*TASK DETAILS*: Restate, word for word, the lines from the opening line of the data through the line containing "(737, 316) = (429, 88): orange", both included, and nothing else.

*GIVEN RECORDS*:
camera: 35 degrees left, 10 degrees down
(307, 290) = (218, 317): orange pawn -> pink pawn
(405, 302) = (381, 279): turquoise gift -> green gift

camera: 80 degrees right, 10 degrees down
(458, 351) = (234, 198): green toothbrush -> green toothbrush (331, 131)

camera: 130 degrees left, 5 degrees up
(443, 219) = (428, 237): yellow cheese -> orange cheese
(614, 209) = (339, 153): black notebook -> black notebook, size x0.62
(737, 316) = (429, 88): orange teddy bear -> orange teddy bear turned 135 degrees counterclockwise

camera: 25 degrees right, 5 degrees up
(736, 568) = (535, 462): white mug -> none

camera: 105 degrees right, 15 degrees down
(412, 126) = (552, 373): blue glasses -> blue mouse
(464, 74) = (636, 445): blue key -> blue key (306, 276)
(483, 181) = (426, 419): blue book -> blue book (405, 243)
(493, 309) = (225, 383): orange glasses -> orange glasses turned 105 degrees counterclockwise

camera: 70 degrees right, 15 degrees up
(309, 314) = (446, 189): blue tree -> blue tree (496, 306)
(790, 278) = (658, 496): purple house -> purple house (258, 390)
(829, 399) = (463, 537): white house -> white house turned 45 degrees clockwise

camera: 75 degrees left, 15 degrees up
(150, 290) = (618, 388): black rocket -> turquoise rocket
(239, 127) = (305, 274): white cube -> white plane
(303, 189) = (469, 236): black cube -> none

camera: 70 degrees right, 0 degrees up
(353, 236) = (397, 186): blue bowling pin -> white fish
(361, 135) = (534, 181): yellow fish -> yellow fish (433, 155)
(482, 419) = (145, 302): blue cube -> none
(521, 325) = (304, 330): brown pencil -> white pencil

*WRITTEN ANSWER*:
camera: 35 degrees left, 10 degrees down
(307, 290) = (218, 317): orange pawn -> pink pawn
(405, 302) = (381, 279): turquoise gift -> green gift

camera: 80 degrees right, 10 degrees down
(458, 351) = (234, 198): green toothbrush -> green toothbrush (331, 131)

camera: 130 degrees left, 5 degrees up
(443, 219) = (428, 237): yellow cheese -> orange cheese
(614, 209) = (339, 153): black notebook -> black notebook, size x0.62
(737, 316) = (429, 88): orange teddy bear -> orange teddy bear turned 135 degrees counterclockwise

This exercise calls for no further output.